◆ Exercise prompt:
Please pick out every line in the material below that contains the word "first", and copy each of those lines in full.

##### Records for the exercise

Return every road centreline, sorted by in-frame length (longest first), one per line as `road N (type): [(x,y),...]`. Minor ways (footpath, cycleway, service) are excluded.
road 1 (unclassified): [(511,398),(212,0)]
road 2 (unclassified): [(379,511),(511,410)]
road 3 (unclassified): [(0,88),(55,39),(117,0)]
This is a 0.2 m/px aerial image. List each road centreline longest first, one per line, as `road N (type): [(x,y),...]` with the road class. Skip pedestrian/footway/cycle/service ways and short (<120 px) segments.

##########

◆ Full response:
Return every road centreline, sorted by in-frame length (longest first), one per line as `road N (type): [(x,y),...]`. Minor ways (footpath, cycleway, service) are excluded.
This is a 0.2 m/px aerial image. List each road centreline longest first, one per line, as `road N (type): [(x,y),...]` with the road class. Skip pedestrian/footway/cycle/service ways and short (<120 px) segments.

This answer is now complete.